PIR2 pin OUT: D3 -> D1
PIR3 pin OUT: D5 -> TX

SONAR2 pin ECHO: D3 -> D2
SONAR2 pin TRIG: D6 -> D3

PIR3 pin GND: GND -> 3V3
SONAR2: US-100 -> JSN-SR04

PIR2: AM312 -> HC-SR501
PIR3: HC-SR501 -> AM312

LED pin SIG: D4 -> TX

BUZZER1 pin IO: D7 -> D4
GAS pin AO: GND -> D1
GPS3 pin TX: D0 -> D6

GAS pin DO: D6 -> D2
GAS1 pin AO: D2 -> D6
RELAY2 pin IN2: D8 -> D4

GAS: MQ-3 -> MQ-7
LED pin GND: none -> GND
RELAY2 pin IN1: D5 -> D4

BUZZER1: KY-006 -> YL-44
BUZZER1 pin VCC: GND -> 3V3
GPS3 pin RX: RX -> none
^^^^
Which lines run from the one containing "GAS pin DO: D6 -> D2" to the end of the entries above? Print them exactly, both ends included, and nothing else.

GAS pin DO: D6 -> D2
GAS1 pin AO: D2 -> D6
RELAY2 pin IN2: D8 -> D4

GAS: MQ-3 -> MQ-7
LED pin GND: none -> GND
RELAY2 pin IN1: D5 -> D4

BUZZER1: KY-006 -> YL-44
BUZZER1 pin VCC: GND -> 3V3
GPS3 pin RX: RX -> none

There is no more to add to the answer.